Scene change data:
*-*-*

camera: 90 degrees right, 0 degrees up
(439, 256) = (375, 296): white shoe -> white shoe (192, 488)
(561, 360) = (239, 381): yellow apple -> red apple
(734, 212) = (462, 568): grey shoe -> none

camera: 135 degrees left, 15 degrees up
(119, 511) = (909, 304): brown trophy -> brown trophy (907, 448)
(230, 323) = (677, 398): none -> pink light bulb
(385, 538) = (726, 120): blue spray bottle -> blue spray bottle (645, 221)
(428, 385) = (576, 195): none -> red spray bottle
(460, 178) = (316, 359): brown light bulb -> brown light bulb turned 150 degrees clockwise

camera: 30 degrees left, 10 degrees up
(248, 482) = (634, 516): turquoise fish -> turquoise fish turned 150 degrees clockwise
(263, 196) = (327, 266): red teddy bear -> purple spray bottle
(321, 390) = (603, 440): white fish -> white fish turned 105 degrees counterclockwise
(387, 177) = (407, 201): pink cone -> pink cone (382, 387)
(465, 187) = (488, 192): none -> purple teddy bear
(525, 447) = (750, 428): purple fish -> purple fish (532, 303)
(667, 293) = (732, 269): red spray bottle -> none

*-*-*

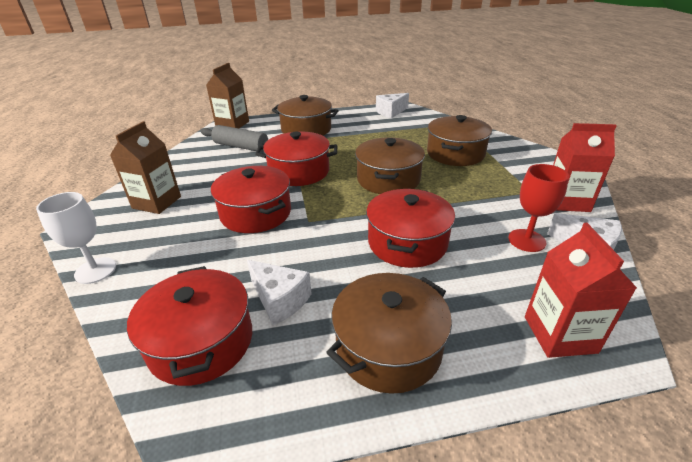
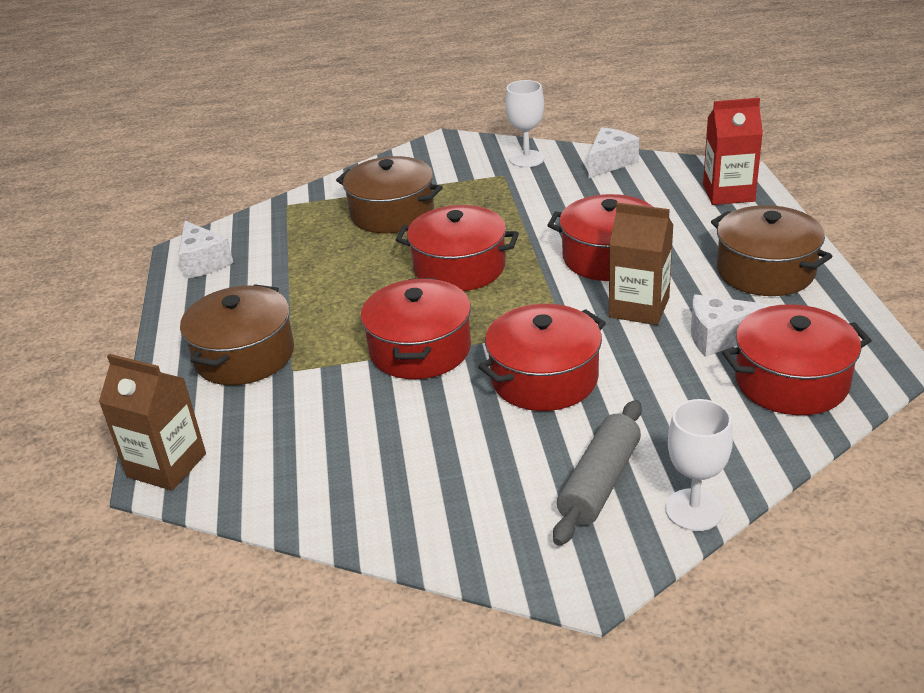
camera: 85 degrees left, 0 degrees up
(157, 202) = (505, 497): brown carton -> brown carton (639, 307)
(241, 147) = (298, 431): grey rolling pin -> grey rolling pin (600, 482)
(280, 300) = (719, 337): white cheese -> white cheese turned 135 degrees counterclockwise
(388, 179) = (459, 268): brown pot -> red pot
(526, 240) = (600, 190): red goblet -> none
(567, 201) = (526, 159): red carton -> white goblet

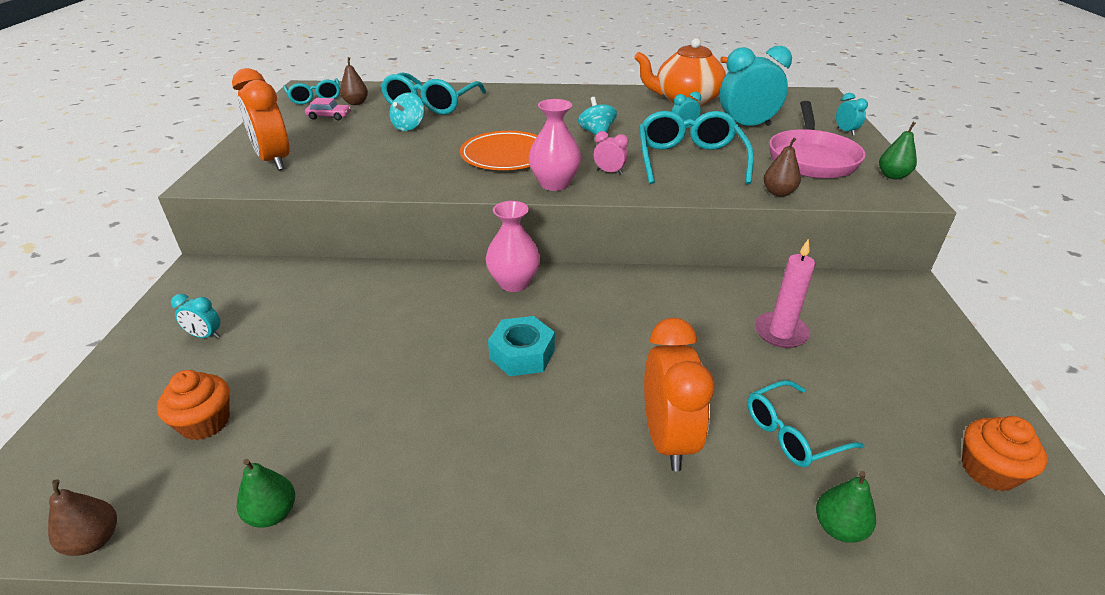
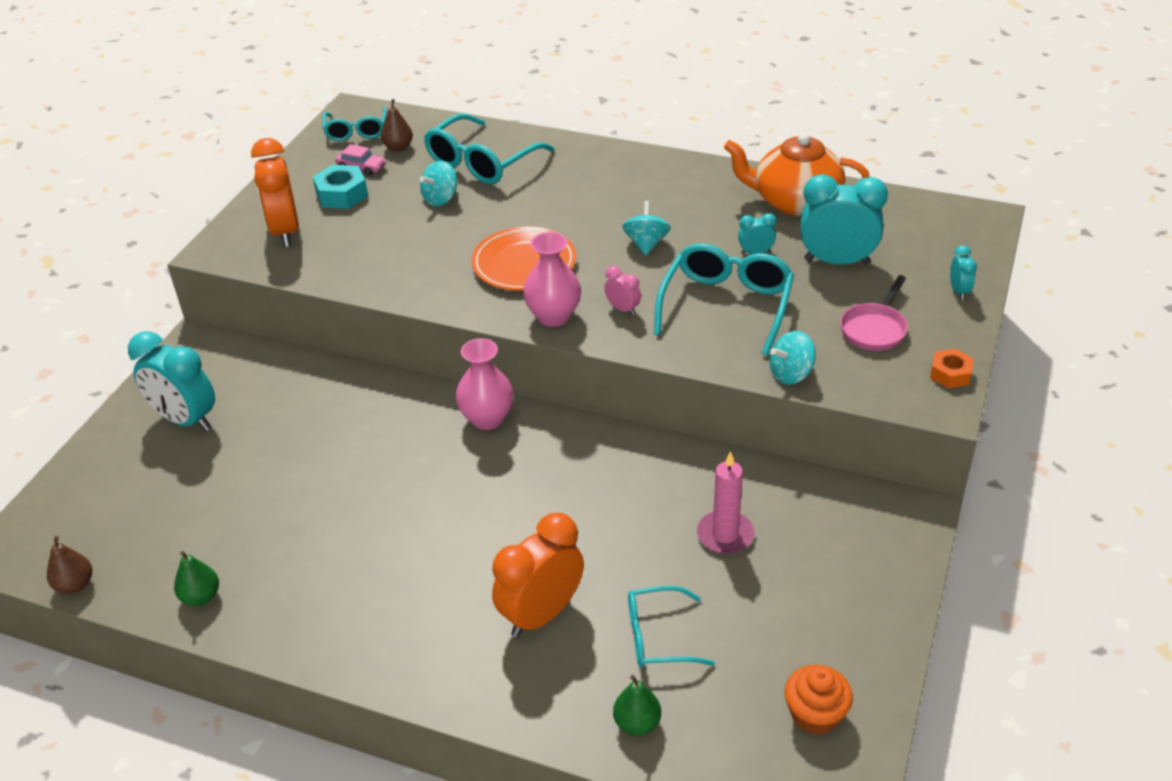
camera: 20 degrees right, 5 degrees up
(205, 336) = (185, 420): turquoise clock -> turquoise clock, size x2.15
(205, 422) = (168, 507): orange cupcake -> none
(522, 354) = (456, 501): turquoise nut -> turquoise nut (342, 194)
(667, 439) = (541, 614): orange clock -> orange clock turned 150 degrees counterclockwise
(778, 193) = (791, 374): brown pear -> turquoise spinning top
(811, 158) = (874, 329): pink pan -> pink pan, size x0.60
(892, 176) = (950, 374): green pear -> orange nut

*-*-*

What the task asks ▸ Retype exactly the lines above, from the one with "(248, 482) = (634, 516): turquoise" through the one with "(667, 293) = (732, 269): red", inclusive.

Solution ▸
(248, 482) = (634, 516): turquoise fish -> turquoise fish turned 150 degrees clockwise
(263, 196) = (327, 266): red teddy bear -> purple spray bottle
(321, 390) = (603, 440): white fish -> white fish turned 105 degrees counterclockwise
(387, 177) = (407, 201): pink cone -> pink cone (382, 387)
(465, 187) = (488, 192): none -> purple teddy bear
(525, 447) = (750, 428): purple fish -> purple fish (532, 303)
(667, 293) = (732, 269): red spray bottle -> none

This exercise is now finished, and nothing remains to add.